- **Exercise goal**
Please write out the final portion of the records below exactly: the line containing "camera: 60 degrees left, 5 degrees down", every line after it, and nothing else.

Top of Source records

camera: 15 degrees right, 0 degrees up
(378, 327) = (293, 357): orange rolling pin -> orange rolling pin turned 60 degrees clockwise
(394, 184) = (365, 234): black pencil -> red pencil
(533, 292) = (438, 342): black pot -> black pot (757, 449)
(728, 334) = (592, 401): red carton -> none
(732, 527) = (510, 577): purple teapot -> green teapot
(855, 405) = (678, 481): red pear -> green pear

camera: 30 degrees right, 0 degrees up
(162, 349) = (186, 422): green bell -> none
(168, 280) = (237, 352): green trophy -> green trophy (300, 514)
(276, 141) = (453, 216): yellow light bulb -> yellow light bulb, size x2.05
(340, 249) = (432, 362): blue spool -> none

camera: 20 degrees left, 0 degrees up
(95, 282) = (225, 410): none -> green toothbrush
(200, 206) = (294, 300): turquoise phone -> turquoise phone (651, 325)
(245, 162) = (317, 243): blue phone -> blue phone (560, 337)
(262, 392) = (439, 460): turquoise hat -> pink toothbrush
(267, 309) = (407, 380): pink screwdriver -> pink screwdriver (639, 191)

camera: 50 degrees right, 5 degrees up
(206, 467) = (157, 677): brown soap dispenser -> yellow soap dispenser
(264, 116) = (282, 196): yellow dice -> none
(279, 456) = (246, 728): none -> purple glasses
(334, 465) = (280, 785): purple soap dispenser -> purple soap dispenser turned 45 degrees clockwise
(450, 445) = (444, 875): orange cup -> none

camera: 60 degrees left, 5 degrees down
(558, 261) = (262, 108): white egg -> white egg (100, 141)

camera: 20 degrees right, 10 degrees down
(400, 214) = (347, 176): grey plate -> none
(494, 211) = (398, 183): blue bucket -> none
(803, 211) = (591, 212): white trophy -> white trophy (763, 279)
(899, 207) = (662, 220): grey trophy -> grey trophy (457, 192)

Bottom of Source records

- **Exercise solution**
camera: 60 degrees left, 5 degrees down
(558, 261) = (262, 108): white egg -> white egg (100, 141)

camera: 20 degrees right, 10 degrees down
(400, 214) = (347, 176): grey plate -> none
(494, 211) = (398, 183): blue bucket -> none
(803, 211) = (591, 212): white trophy -> white trophy (763, 279)
(899, 207) = (662, 220): grey trophy -> grey trophy (457, 192)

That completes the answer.